━━━ Records ━━━

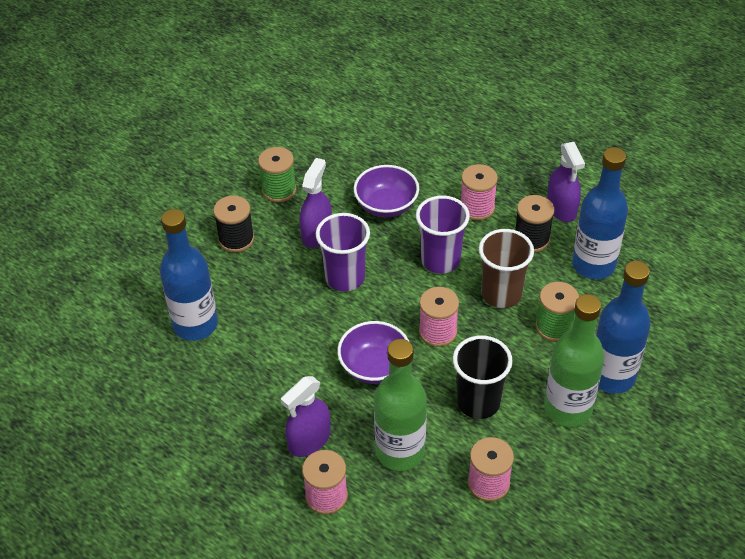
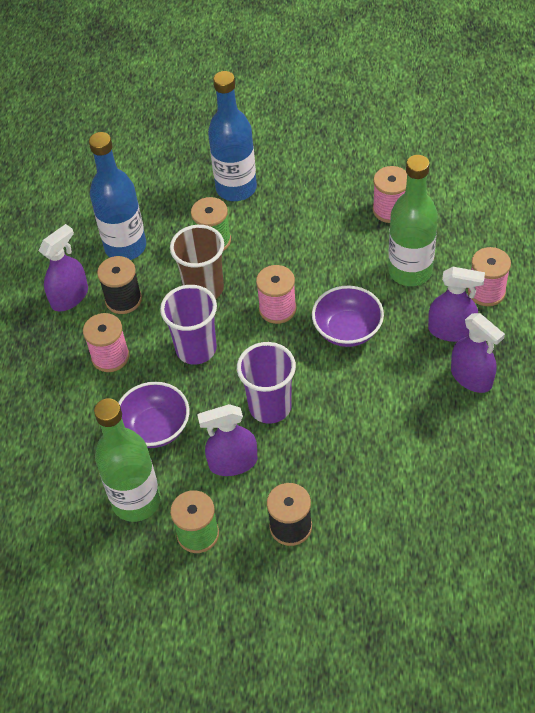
camera: 120 degrees left, 5 degrees up
(195, 325) = (415, 488): blue bottle -> none
(251, 423) = (471, 377): none -> purple spray bottle
(478, 402) = (325, 249): black cup -> none
(567, 408) = (287, 198): green bottle -> green bottle (136, 501)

━━━

- Problem statement -
All of the listing above has to be reproduced exactly, though without its images.

- Solved problem -
camera: 120 degrees left, 5 degrees up
(195, 325) = (415, 488): blue bottle -> none
(251, 423) = (471, 377): none -> purple spray bottle
(478, 402) = (325, 249): black cup -> none
(567, 408) = (287, 198): green bottle -> green bottle (136, 501)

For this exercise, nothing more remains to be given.